## Task goal
Gather the lines from the material that contain "carcinoma".

╭──

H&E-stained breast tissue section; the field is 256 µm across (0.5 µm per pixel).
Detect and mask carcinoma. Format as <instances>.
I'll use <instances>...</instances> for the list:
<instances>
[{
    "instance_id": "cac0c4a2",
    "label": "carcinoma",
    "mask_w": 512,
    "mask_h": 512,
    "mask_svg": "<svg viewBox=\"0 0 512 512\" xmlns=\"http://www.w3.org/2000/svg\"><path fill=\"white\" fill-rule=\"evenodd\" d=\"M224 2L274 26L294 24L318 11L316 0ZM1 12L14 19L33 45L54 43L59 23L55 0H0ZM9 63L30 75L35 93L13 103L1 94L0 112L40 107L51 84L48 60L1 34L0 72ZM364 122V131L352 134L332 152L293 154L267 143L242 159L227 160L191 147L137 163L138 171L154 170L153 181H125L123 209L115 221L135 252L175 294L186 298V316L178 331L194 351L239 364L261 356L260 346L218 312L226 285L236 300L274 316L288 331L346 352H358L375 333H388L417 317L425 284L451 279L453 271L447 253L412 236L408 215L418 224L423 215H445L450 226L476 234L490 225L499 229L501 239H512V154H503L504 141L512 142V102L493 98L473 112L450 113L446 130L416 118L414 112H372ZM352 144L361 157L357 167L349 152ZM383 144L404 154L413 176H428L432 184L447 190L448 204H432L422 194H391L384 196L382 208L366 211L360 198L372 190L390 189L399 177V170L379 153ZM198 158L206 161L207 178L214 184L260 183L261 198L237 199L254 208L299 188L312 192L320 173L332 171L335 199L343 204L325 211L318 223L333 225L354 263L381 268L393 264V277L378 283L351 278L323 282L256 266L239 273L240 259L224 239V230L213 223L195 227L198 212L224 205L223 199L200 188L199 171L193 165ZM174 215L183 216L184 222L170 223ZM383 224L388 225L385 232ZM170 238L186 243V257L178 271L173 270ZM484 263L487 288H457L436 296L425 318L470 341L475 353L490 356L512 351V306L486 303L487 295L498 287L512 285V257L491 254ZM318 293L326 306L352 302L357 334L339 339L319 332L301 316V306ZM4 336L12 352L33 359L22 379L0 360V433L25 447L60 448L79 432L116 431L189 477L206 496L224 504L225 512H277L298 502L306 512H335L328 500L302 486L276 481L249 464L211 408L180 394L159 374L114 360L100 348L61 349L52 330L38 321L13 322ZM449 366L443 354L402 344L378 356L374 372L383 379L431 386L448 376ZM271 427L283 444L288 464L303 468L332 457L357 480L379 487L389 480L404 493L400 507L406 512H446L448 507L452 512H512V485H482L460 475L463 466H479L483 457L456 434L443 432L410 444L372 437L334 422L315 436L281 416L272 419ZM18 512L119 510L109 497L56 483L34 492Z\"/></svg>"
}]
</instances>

╰──

## Complete response
Detect and mask carcinoma. Format as <instances>.
    "label": "carcinoma",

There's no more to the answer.